▶ WHAT THE EXERCISE ASKS: Each line below should be retyped exactly, with no pictures.

(Image sets with object changes)
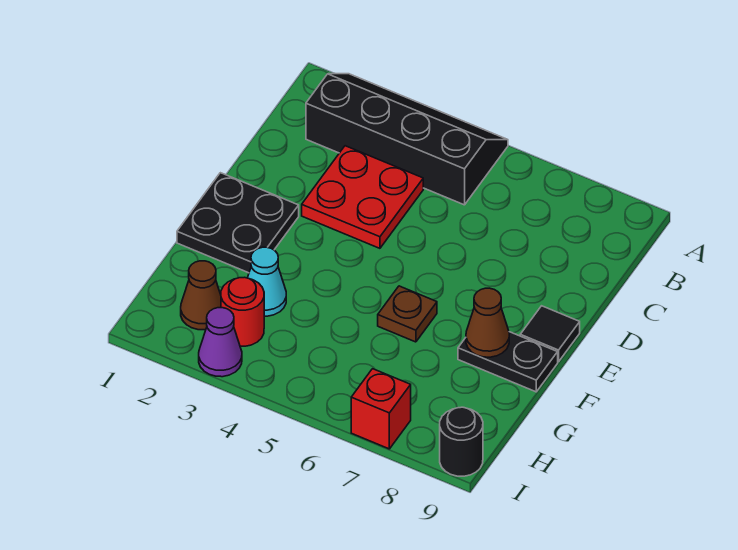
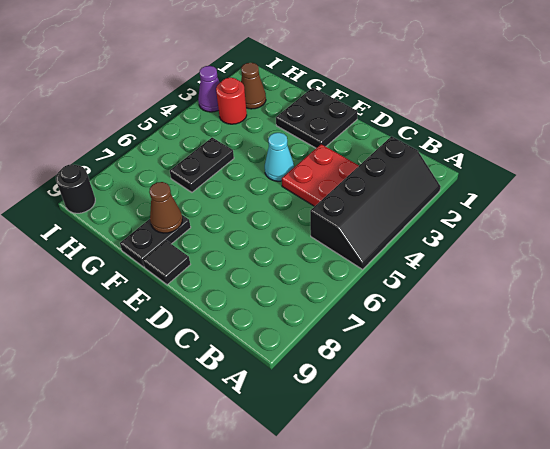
brown plate F6 level 1 -> none
cyan cone G3 level 1 -> cyan cone E4 level 1
none -> black plate G5:G6 level 1
red brick I7 level 1 -> none

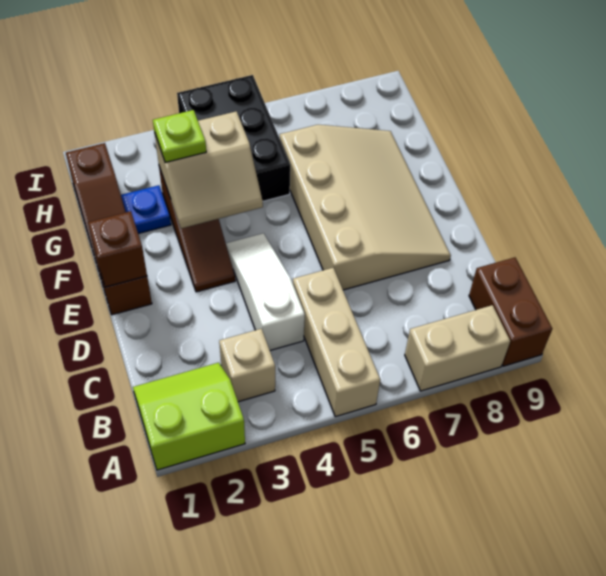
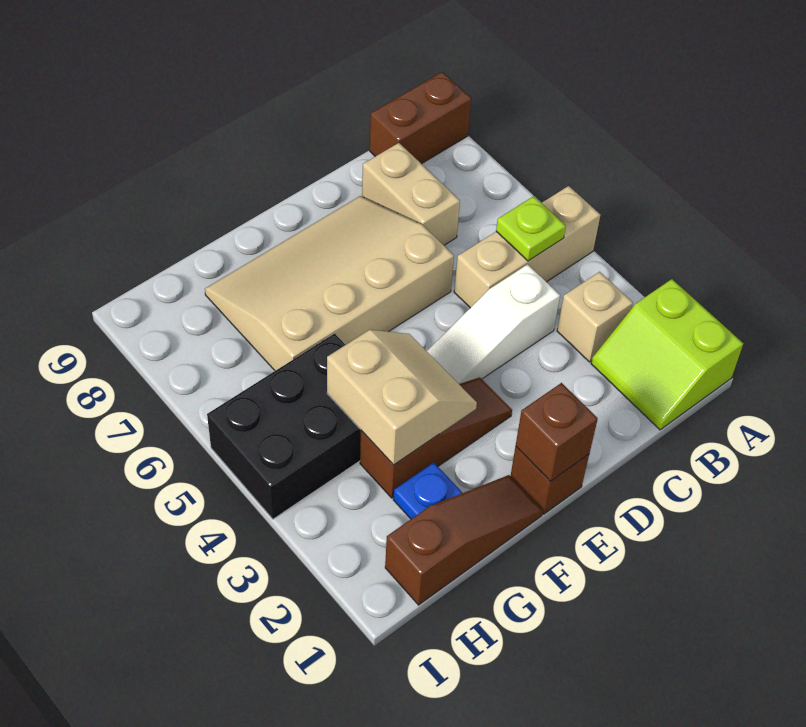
tan brick A7:A8 level 1 -> tan brick C7:C8 level 1
lime plate G3 level 3 -> lime plate B5 level 2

▶ THE ANSWER:
brown plate F6 level 1 -> none
cyan cone G3 level 1 -> cyan cone E4 level 1
none -> black plate G5:G6 level 1
red brick I7 level 1 -> none

tan brick A7:A8 level 1 -> tan brick C7:C8 level 1
lime plate G3 level 3 -> lime plate B5 level 2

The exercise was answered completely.